* [TASK]: Copy each line below that has "RADIO".

Start of MATERIAL SUPPLIED

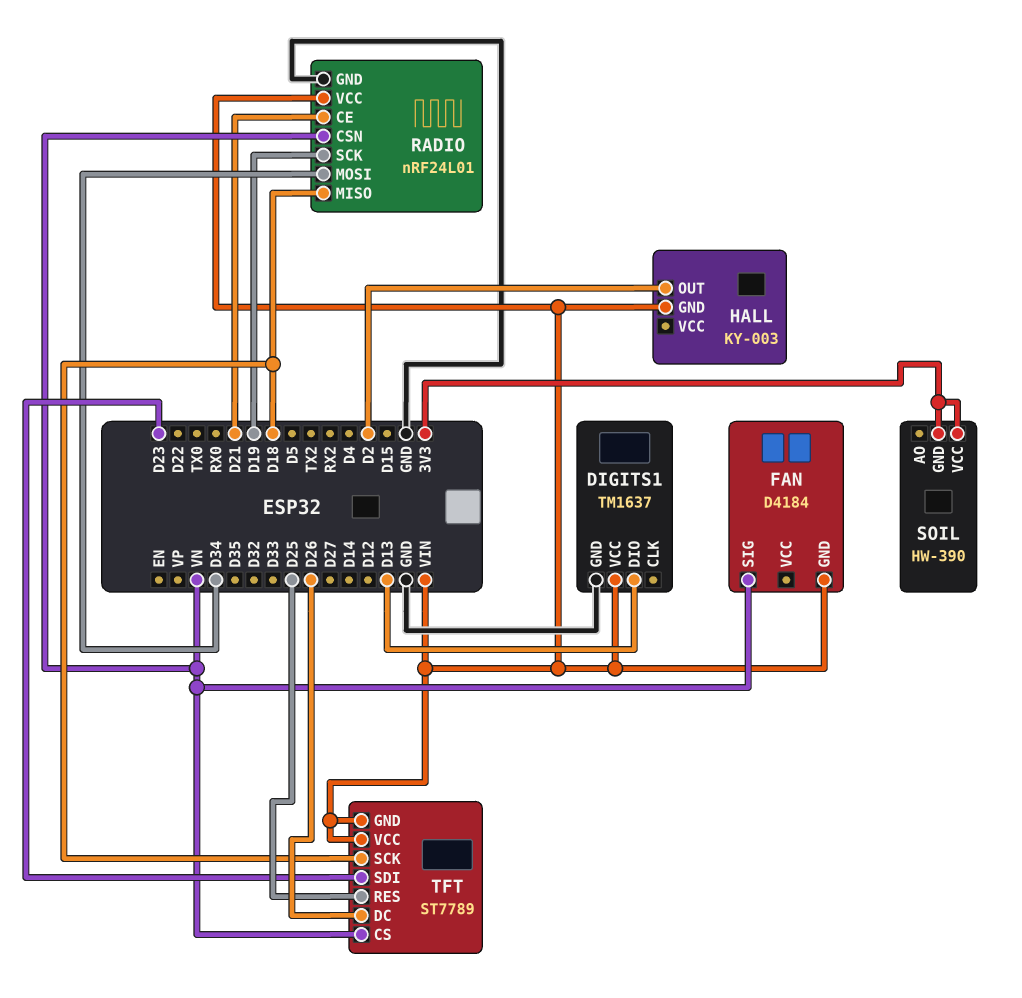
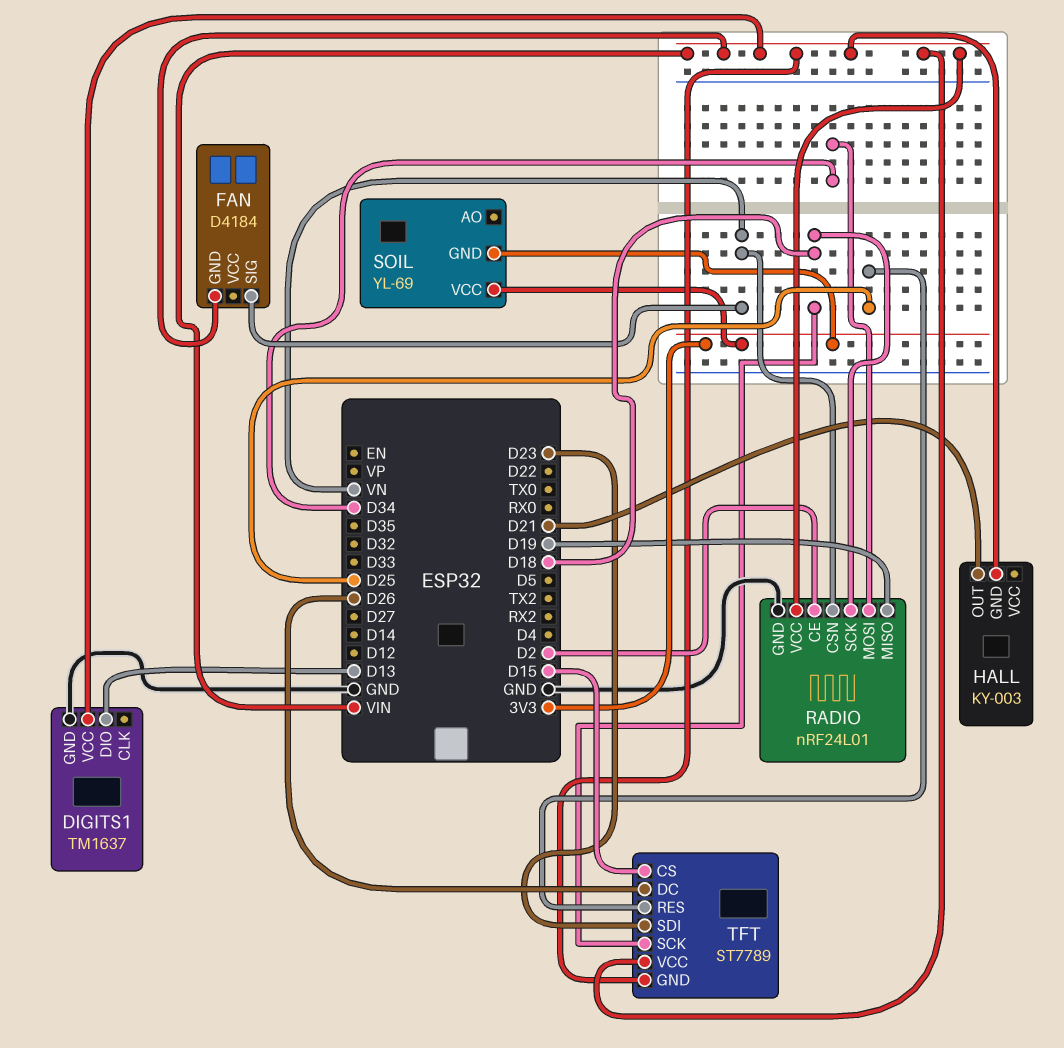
HALL pin OUT: D2 -> D21
RADIO pin CE: D21 -> D2
RADIO pin MISO: D18 -> D19
RADIO pin SCK: D19 -> D18
SOIL: HW-390 -> YL-69
TFT pin CS: VN -> D15

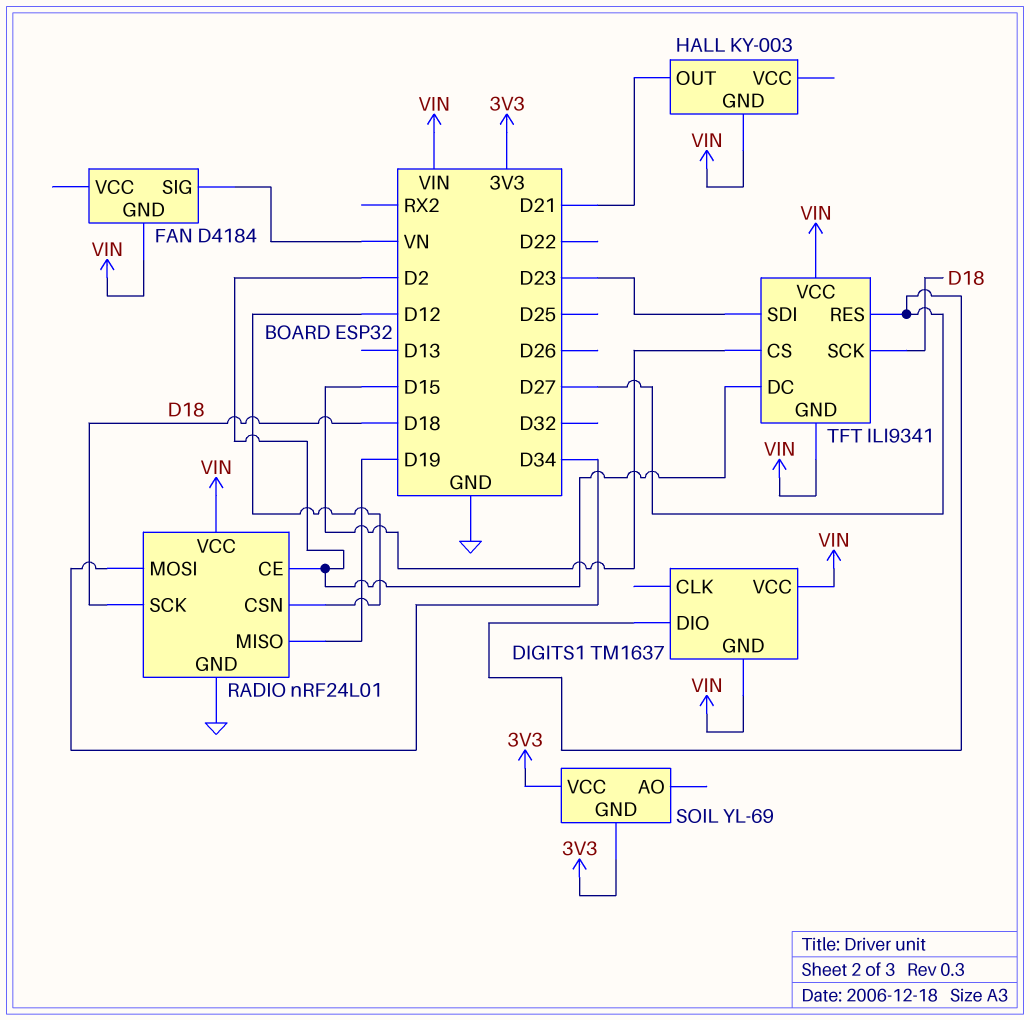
DIGITS1 pin DIO: D13 -> D27
DIGITS1 pin GND: GND -> VIN
RADIO pin CSN: VN -> D12
TFT: ST7789 -> ILI9341
TFT pin DC: D26 -> D2
TFT pin RES: D25 -> D27

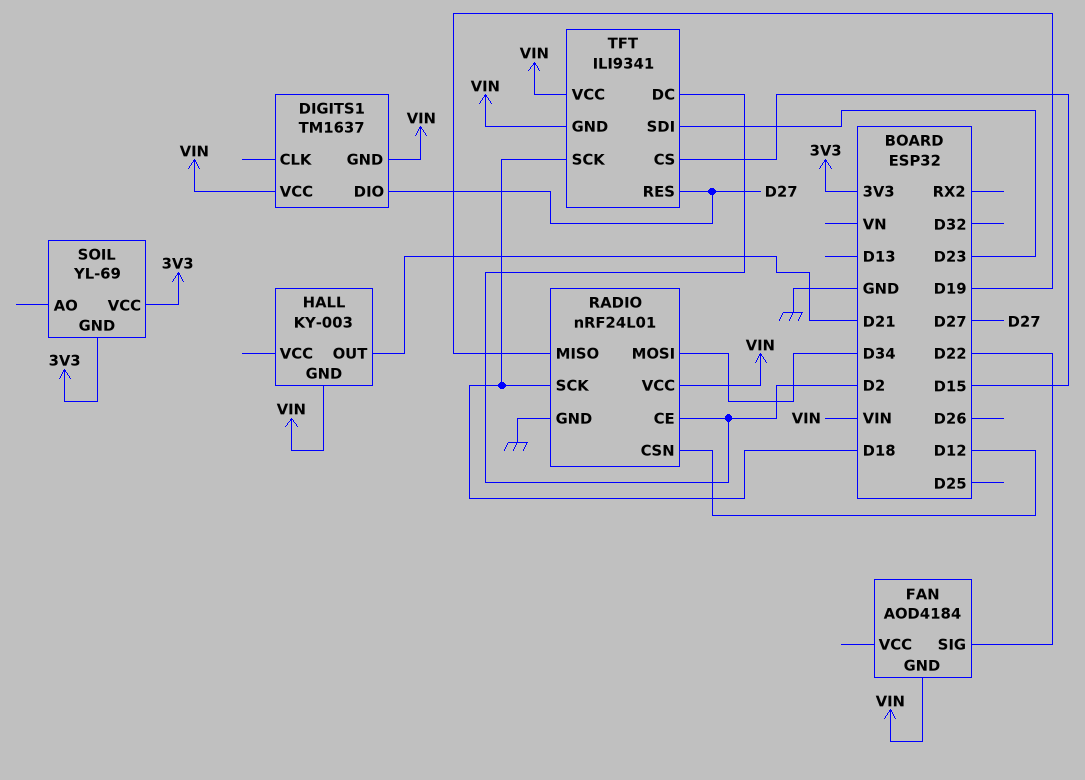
FAN: D4184 -> AOD4184
FAN pin SIG: VN -> D22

End of MATERIAL SUPPLIED

* [TASK RESPONSE]:
RADIO pin CE: D21 -> D2
RADIO pin MISO: D18 -> D19
RADIO pin SCK: D19 -> D18
RADIO pin CSN: VN -> D12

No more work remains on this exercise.